◆ Dataset section:
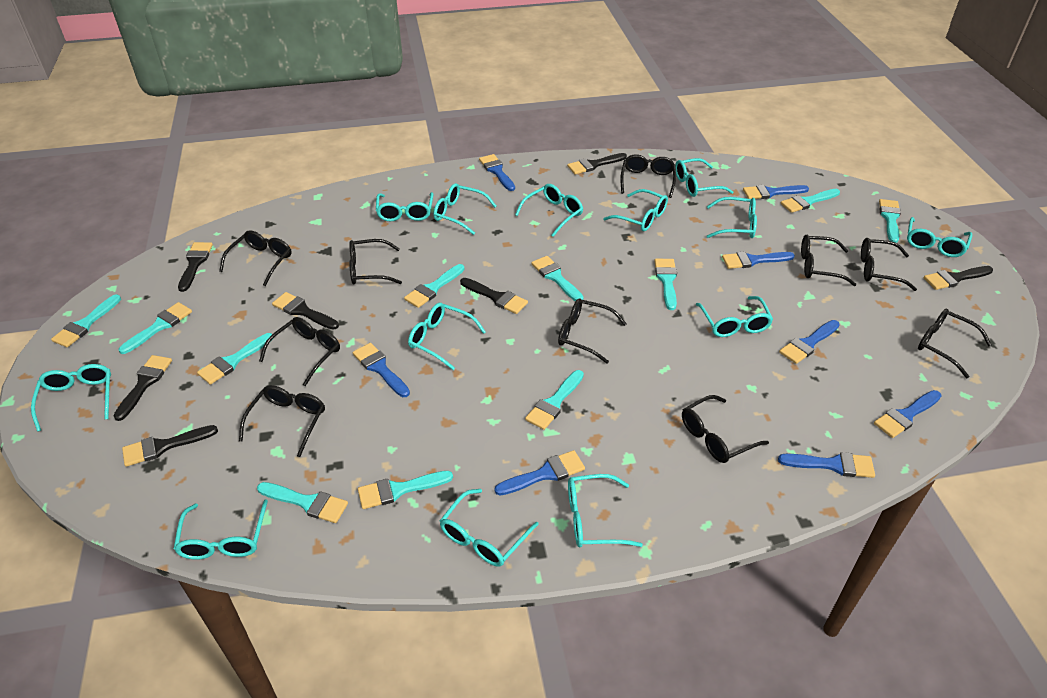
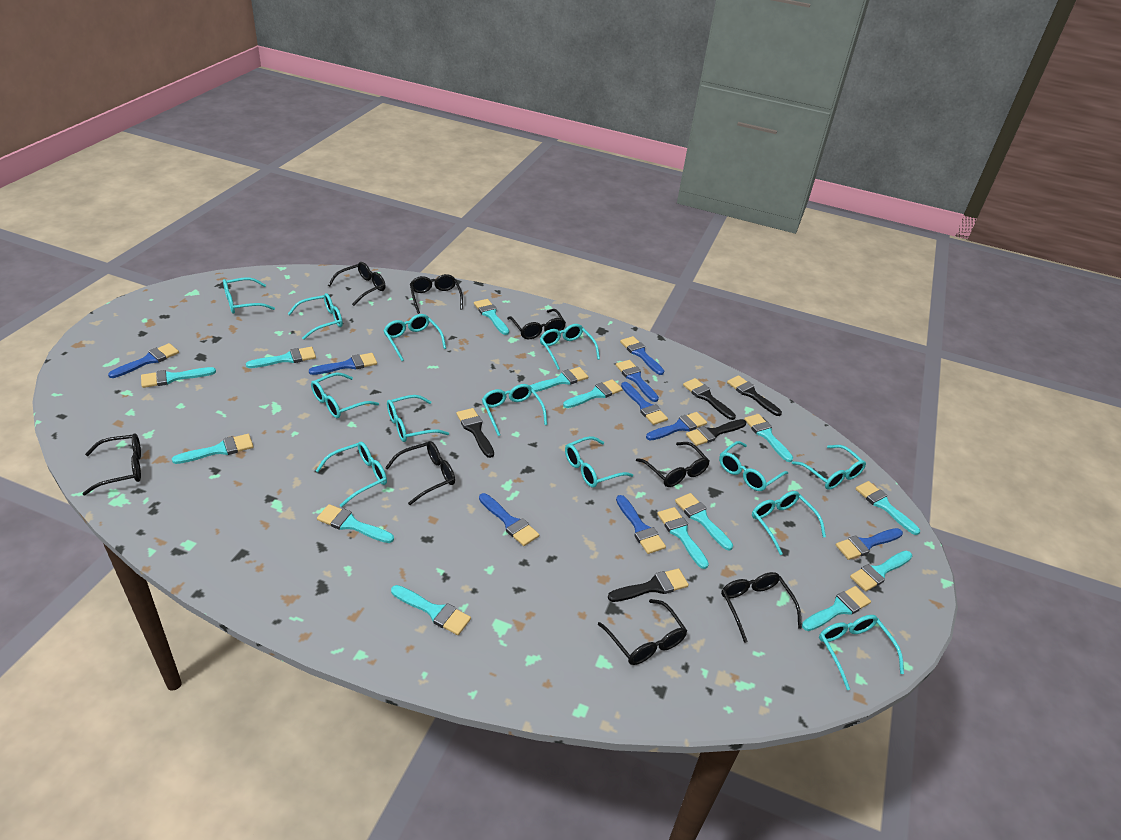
black brush: 7 -> 5
black glasses: 10 -> 8
blue brush: 8 -> 9
turquoise brush: 11 -> 14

◆ Your task:
An exact reproduction of the material above is needed, without its pictures.

◆ Task solution:
black brush: 7 -> 5
black glasses: 10 -> 8
blue brush: 8 -> 9
turquoise brush: 11 -> 14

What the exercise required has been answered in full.